Problem: From the line containing "R10: 330 (5V, W17) -> 1.5k (5V, W17)" through the last line of the records, print every line exactly and nothing more.

Data under study:

______

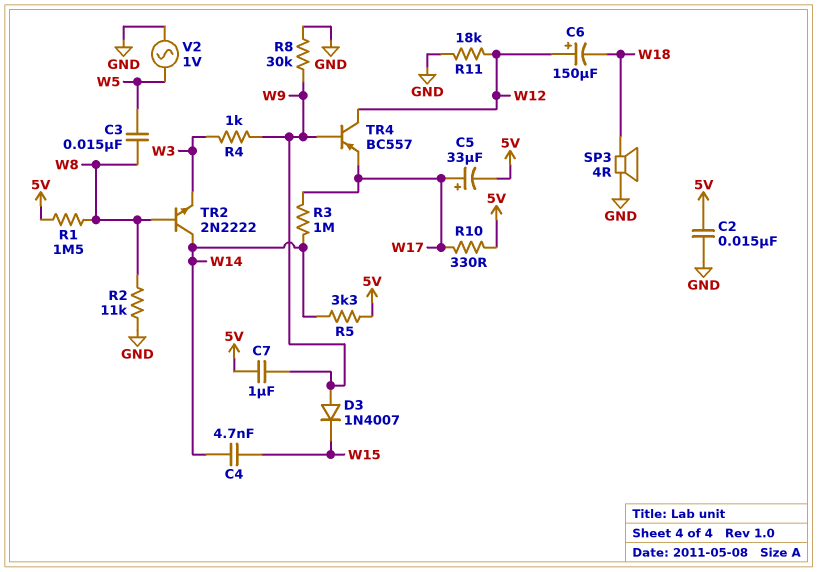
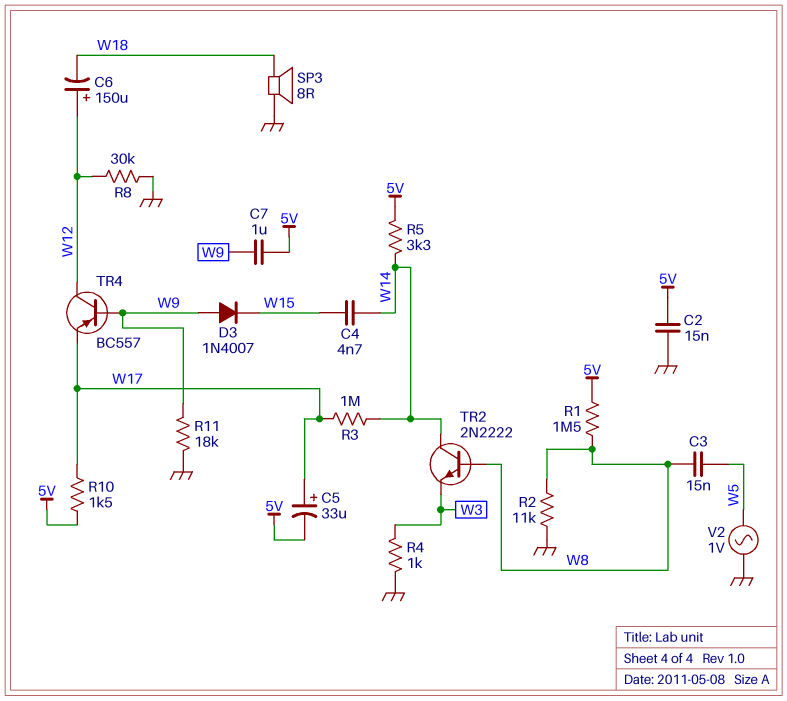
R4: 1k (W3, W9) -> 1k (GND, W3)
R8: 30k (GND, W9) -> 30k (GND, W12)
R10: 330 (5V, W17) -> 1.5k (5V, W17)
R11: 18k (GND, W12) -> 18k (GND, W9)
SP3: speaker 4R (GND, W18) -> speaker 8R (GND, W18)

______

Response area:
R10: 330 (5V, W17) -> 1.5k (5V, W17)
R11: 18k (GND, W12) -> 18k (GND, W9)
SP3: speaker 4R (GND, W18) -> speaker 8R (GND, W18)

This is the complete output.